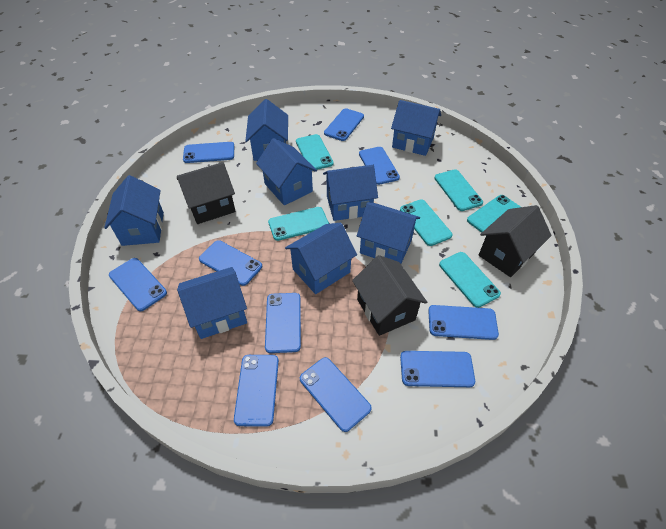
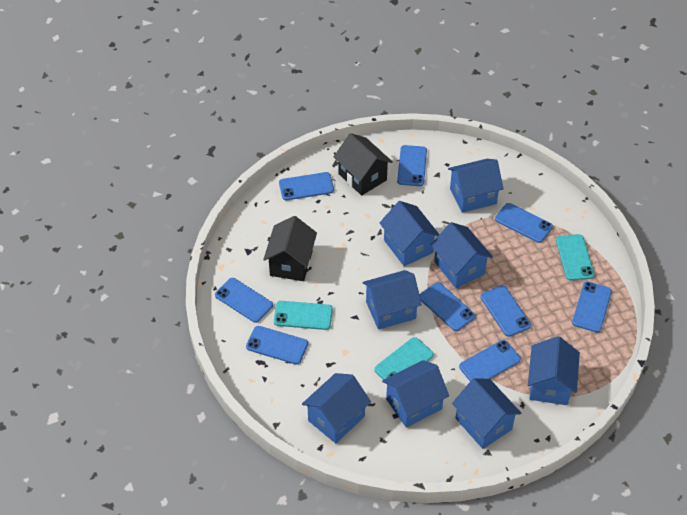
black house: 3 -> 2
blue phone: 10 -> 9
turquoise phone: 6 -> 3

— What is being asked —
Your task is to set down each line above verbatim while excluding the pictures.

— Answer section —
black house: 3 -> 2
blue phone: 10 -> 9
turquoise phone: 6 -> 3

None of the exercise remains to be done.